◆ **Do this**: Reproduce word for word everything from the line containing "Question: From the image's perspective, does" down to the end of the records.

◆ **Dataset records**:
━━━━━━━━━━
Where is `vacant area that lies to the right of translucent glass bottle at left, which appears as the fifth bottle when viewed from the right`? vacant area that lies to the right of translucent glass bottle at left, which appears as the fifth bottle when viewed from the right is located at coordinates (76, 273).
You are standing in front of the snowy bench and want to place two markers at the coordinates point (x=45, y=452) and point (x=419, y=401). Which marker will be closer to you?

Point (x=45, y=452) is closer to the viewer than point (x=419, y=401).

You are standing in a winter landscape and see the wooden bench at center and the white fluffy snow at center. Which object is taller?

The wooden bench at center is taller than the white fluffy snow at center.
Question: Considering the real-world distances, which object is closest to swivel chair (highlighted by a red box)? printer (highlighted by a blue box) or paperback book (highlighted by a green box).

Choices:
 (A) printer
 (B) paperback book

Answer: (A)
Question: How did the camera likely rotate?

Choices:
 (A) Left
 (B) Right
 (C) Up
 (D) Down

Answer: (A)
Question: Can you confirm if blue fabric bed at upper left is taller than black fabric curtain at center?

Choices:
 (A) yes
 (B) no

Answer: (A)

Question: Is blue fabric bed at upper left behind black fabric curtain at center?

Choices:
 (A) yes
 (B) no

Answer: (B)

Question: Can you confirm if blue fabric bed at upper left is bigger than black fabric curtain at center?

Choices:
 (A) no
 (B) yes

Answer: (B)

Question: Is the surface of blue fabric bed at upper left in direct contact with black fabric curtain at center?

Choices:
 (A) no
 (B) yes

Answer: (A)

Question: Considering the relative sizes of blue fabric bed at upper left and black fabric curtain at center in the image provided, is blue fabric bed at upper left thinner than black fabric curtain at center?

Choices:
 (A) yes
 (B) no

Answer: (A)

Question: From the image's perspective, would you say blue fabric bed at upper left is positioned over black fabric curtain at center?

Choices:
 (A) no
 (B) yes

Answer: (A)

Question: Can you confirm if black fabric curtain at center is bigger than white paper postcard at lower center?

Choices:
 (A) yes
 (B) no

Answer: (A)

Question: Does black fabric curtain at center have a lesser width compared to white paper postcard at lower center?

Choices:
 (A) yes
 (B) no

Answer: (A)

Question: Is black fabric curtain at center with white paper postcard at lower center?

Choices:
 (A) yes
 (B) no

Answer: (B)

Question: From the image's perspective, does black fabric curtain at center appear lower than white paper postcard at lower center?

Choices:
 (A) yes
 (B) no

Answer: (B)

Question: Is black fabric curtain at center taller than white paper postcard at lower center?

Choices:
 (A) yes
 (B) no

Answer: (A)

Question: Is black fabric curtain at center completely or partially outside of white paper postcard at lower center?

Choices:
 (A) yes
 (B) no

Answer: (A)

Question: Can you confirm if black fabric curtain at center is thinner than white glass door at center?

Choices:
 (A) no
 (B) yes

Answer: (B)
━━━━━━━━━━
◆ **Result of this exercise**:
Question: From the image's perspective, does black fabric curtain at center appear lower than white paper postcard at lower center?

Choices:
 (A) yes
 (B) no

Answer: (B)

Question: Is black fabric curtain at center taller than white paper postcard at lower center?

Choices:
 (A) yes
 (B) no

Answer: (A)

Question: Is black fabric curtain at center completely or partially outside of white paper postcard at lower center?

Choices:
 (A) yes
 (B) no

Answer: (A)

Question: Can you confirm if black fabric curtain at center is thinner than white glass door at center?

Choices:
 (A) no
 (B) yes

Answer: (B)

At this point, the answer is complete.